- [What is required] Present every line of the entries below as a Markdown table with the columns Row and Line, where Row holds a running number. Omit blank lines and leave out the pictures.

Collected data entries
━━━━━━━━━━━━━━━━━━━━━━━━━━━━━━
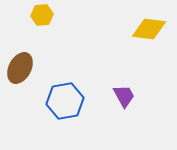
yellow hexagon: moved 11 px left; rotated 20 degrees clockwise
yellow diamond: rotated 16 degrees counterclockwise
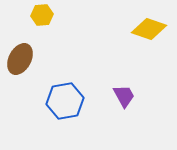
yellow diamond: rotated 12 degrees clockwise
brown ellipse: moved 9 px up
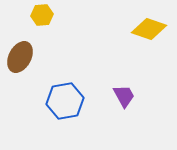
brown ellipse: moved 2 px up
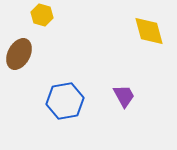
yellow hexagon: rotated 20 degrees clockwise
yellow diamond: moved 2 px down; rotated 56 degrees clockwise
brown ellipse: moved 1 px left, 3 px up
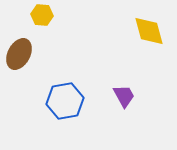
yellow hexagon: rotated 10 degrees counterclockwise
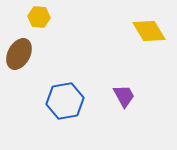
yellow hexagon: moved 3 px left, 2 px down
yellow diamond: rotated 16 degrees counterclockwise
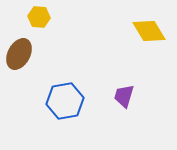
purple trapezoid: rotated 135 degrees counterclockwise
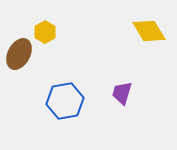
yellow hexagon: moved 6 px right, 15 px down; rotated 25 degrees clockwise
purple trapezoid: moved 2 px left, 3 px up
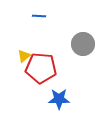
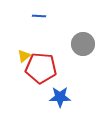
blue star: moved 1 px right, 2 px up
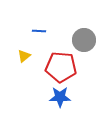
blue line: moved 15 px down
gray circle: moved 1 px right, 4 px up
red pentagon: moved 20 px right, 1 px up
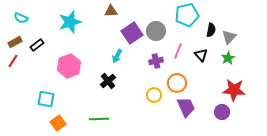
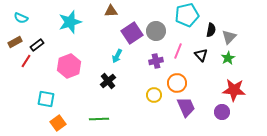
red line: moved 13 px right
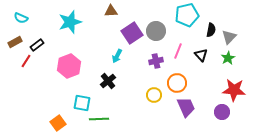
cyan square: moved 36 px right, 4 px down
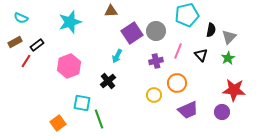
purple trapezoid: moved 2 px right, 3 px down; rotated 90 degrees clockwise
green line: rotated 72 degrees clockwise
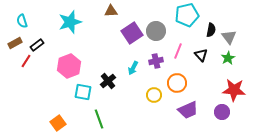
cyan semicircle: moved 1 px right, 3 px down; rotated 48 degrees clockwise
gray triangle: rotated 21 degrees counterclockwise
brown rectangle: moved 1 px down
cyan arrow: moved 16 px right, 12 px down
cyan square: moved 1 px right, 11 px up
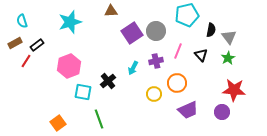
yellow circle: moved 1 px up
━━━━━━━━━━━━━━━━━━━━━━━━━━━━━━
- [Right answer]
| Row | Line |
|---|---|
| 1 | yellow hexagon: moved 11 px left; rotated 20 degrees clockwise |
| 2 | yellow diamond: rotated 16 degrees counterclockwise |
| 3 | yellow diamond: rotated 12 degrees clockwise |
| 4 | brown ellipse: moved 9 px up |
| 5 | brown ellipse: moved 2 px up |
| 6 | yellow hexagon: rotated 20 degrees clockwise |
| 7 | yellow diamond: moved 2 px down; rotated 56 degrees clockwise |
| 8 | brown ellipse: moved 1 px left, 3 px up |
| 9 | yellow hexagon: rotated 10 degrees counterclockwise |
| 10 | yellow hexagon: moved 3 px left, 2 px down |
| 11 | yellow diamond: rotated 16 degrees counterclockwise |
| 12 | purple trapezoid: rotated 135 degrees counterclockwise |
| 13 | yellow hexagon: moved 6 px right, 15 px down; rotated 25 degrees clockwise |
| 14 | purple trapezoid: moved 2 px left, 3 px up |
| 15 | blue star: moved 1 px right, 2 px up |
| 16 | blue line: moved 15 px down |
| 17 | gray circle: moved 1 px right, 4 px up |
| 18 | red pentagon: moved 20 px right, 1 px up |
| 19 | red line: moved 13 px right |
| 20 | cyan square: moved 36 px right, 4 px down |
| 21 | purple trapezoid: moved 2 px right, 3 px down; rotated 90 degrees clockwise |
| 22 | green line: rotated 72 degrees clockwise |
| 23 | cyan semicircle: moved 1 px right, 3 px down; rotated 48 degrees clockwise |
| 24 | gray triangle: rotated 21 degrees counterclockwise |
| 25 | brown rectangle: moved 1 px down |
| 26 | cyan arrow: moved 16 px right, 12 px down |
| 27 | cyan square: moved 1 px right, 11 px up |
| 28 | yellow circle: moved 1 px up |